Spatial reasoning data
[Start of section]

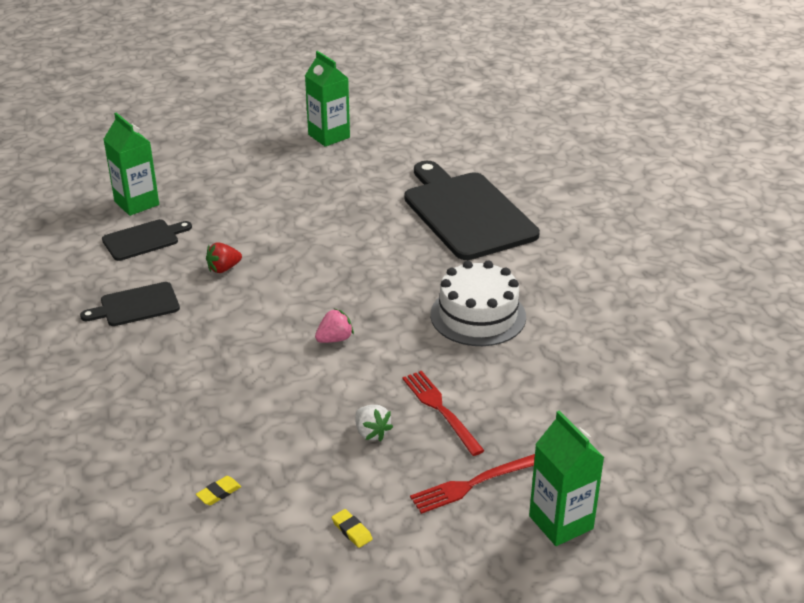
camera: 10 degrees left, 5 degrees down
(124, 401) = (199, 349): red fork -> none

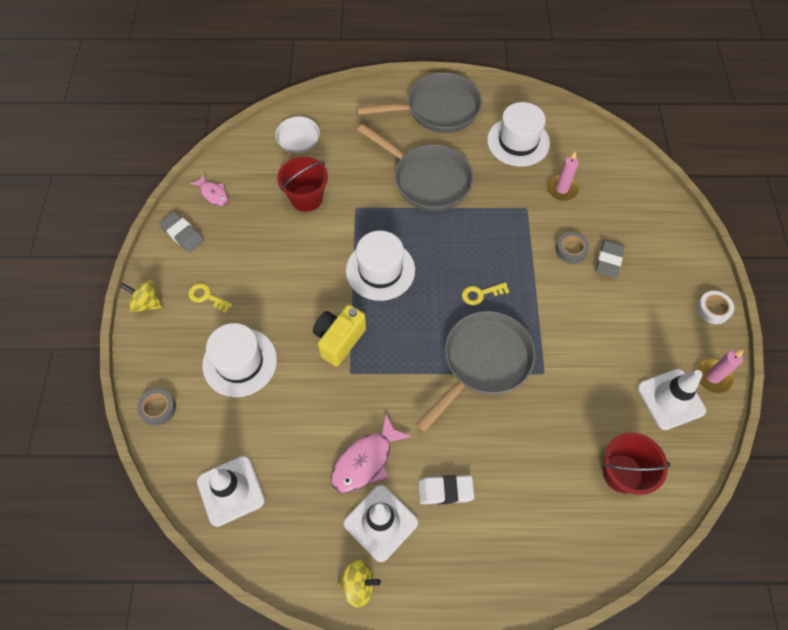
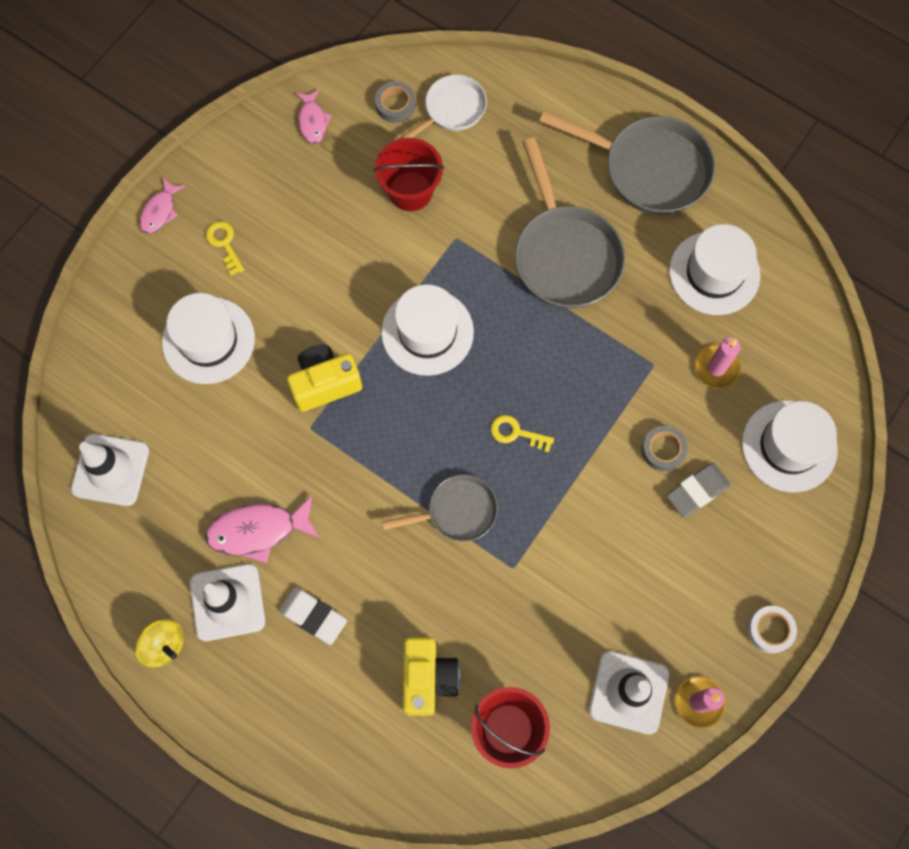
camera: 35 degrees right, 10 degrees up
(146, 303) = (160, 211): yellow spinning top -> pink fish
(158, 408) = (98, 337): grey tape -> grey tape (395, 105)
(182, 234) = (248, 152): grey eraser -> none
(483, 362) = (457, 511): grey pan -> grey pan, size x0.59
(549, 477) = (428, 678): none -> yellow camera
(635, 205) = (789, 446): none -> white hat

[End of section]

# WORK ORDER
Copy out each line from the preceding entries that mentions the word "grey".

# RESPONSE BELOW
(158, 408) = (98, 337): grey tape -> grey tape (395, 105)
(182, 234) = (248, 152): grey eraser -> none
(483, 362) = (457, 511): grey pan -> grey pan, size x0.59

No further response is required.